▶ **WHAT YOU WILL DO**: Wherever a line in the records contains the word "relocated", return that line.
### STORED DATA ###
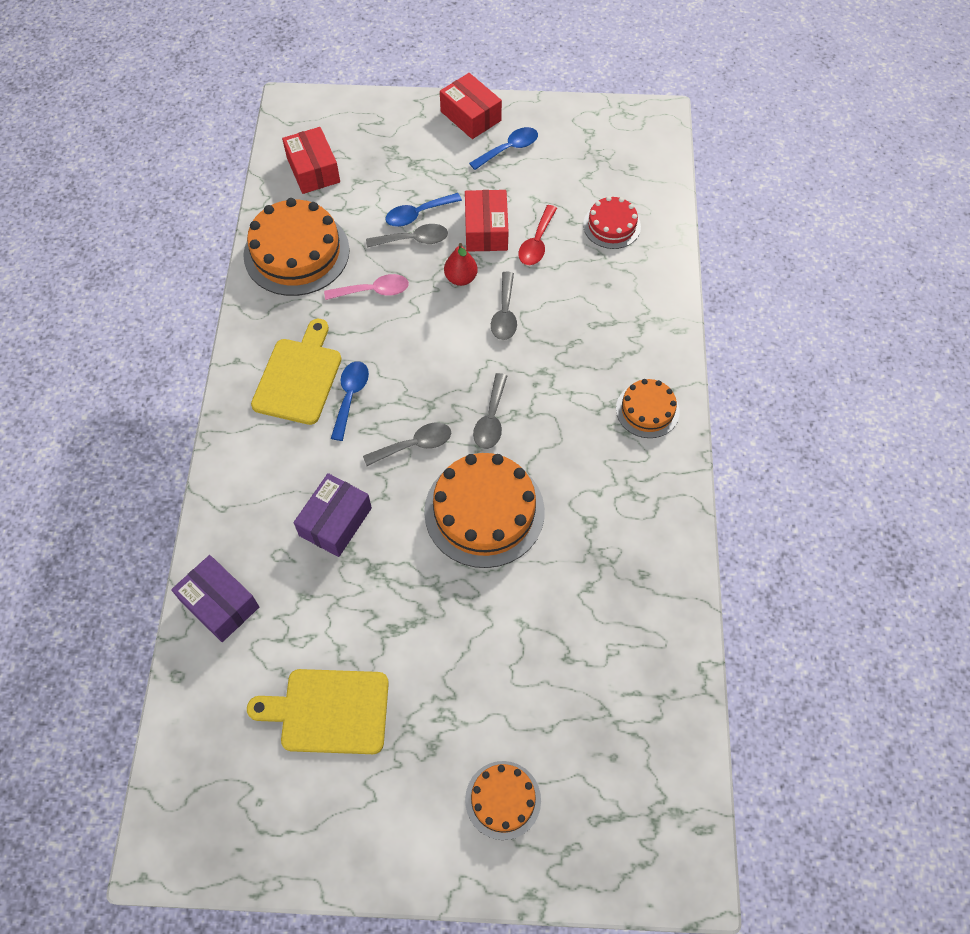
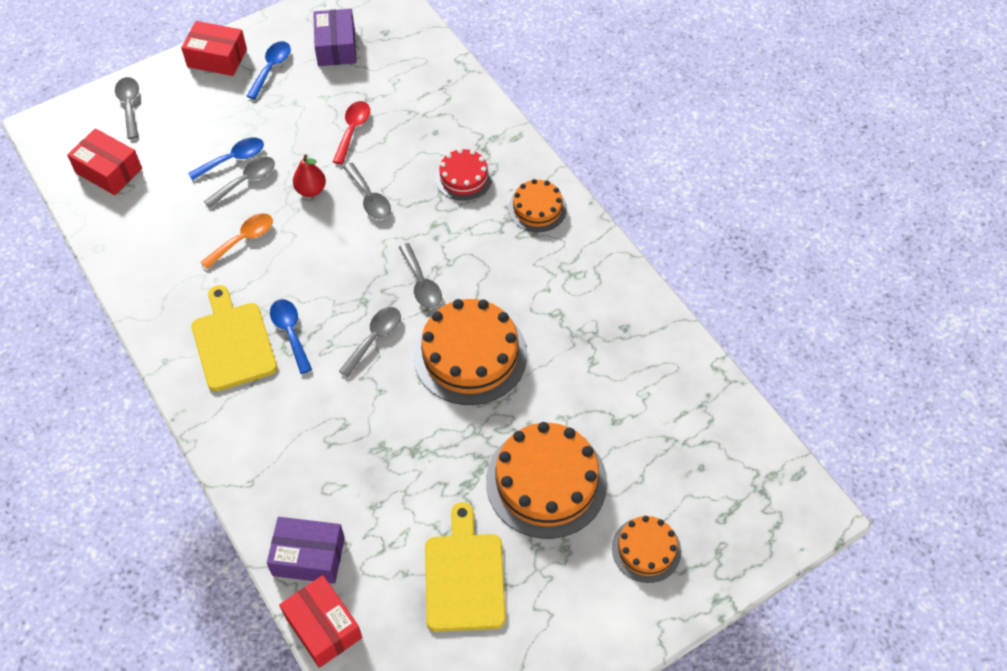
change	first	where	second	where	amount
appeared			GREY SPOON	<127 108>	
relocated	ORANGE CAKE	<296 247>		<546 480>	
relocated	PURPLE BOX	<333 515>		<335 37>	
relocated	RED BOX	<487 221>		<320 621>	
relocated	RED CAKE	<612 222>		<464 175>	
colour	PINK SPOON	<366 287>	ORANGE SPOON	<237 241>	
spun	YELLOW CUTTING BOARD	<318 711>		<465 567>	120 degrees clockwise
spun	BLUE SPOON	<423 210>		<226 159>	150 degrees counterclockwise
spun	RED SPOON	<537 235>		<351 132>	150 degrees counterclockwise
###
▶ **REPLY**:
relocated	ORANGE CAKE	<296 247>		<546 480>	
relocated	PURPLE BOX	<333 515>		<335 37>	
relocated	RED BOX	<487 221>		<320 621>	
relocated	RED CAKE	<612 222>		<464 175>	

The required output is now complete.